(To do) Copy the data exactly from the line that contains "move: grey cube [204,113] to [258,212]" through the line that contains "recolor: grey toothbrush", keeping both end lines and leaving out everything else.

(Given records)
= = = = =

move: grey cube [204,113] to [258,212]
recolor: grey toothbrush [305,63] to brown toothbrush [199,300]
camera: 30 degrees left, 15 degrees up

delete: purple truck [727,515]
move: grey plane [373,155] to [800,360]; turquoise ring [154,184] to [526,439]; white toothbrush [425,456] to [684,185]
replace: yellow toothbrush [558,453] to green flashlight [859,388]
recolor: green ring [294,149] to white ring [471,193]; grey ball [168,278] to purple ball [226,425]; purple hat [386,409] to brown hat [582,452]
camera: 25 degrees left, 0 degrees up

= = = = =

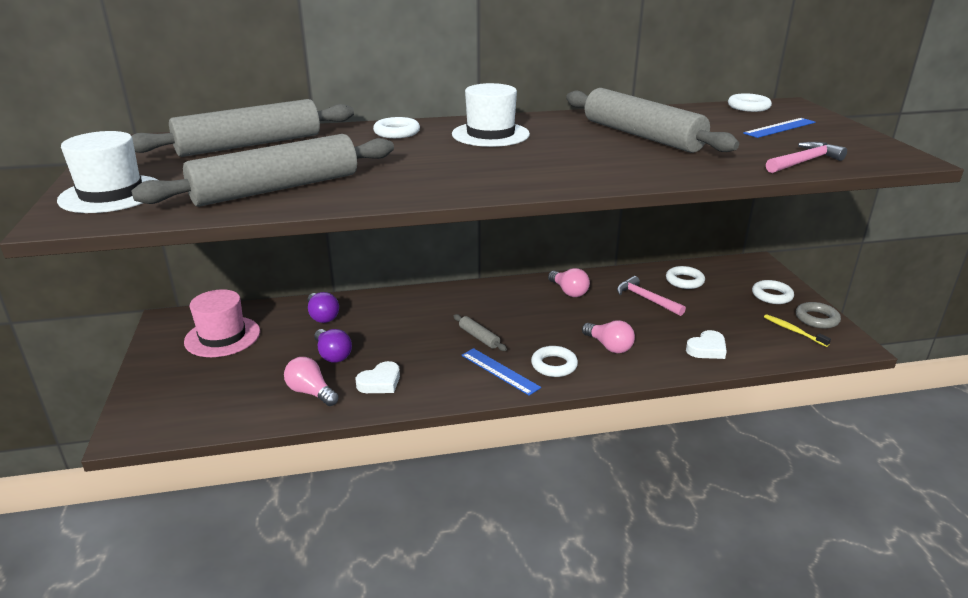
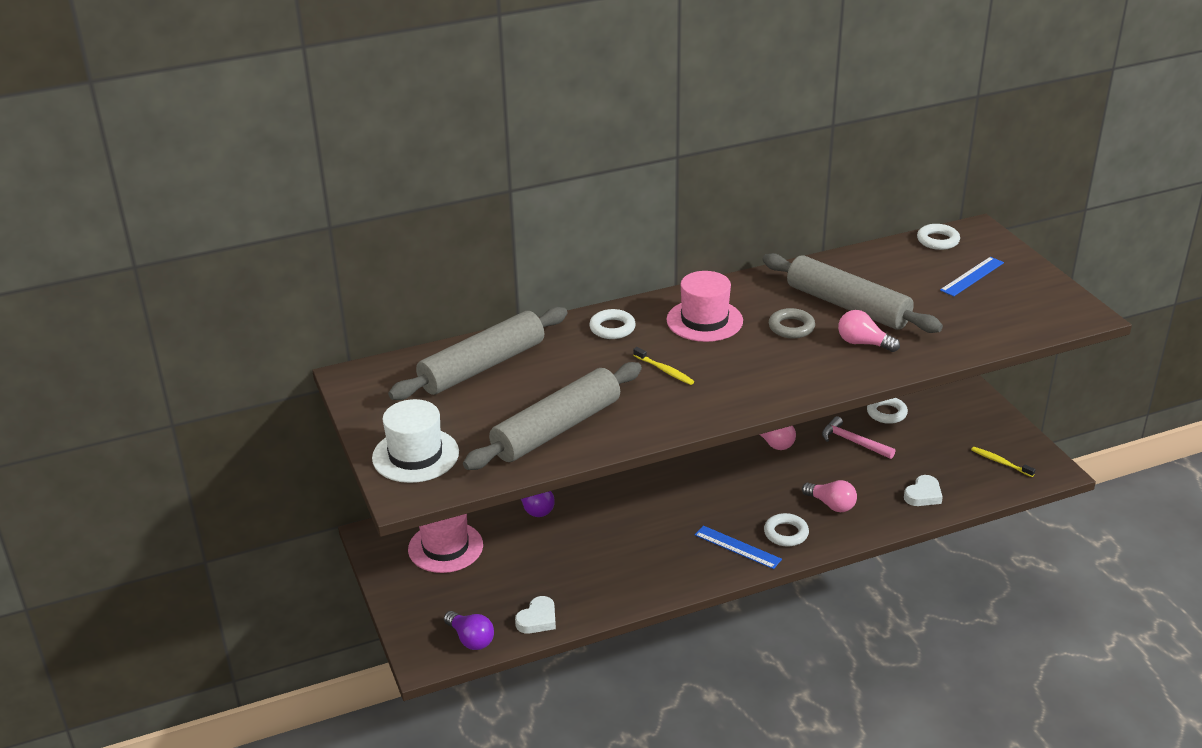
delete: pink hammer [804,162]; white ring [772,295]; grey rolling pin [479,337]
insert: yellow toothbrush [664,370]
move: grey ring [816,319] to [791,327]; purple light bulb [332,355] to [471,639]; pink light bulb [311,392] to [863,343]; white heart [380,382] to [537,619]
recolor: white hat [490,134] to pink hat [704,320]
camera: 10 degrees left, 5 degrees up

= = = = =

(Written response)
move: grey cube [204,113] to [258,212]
recolor: grey toothbrush [305,63] to brown toothbrush [199,300]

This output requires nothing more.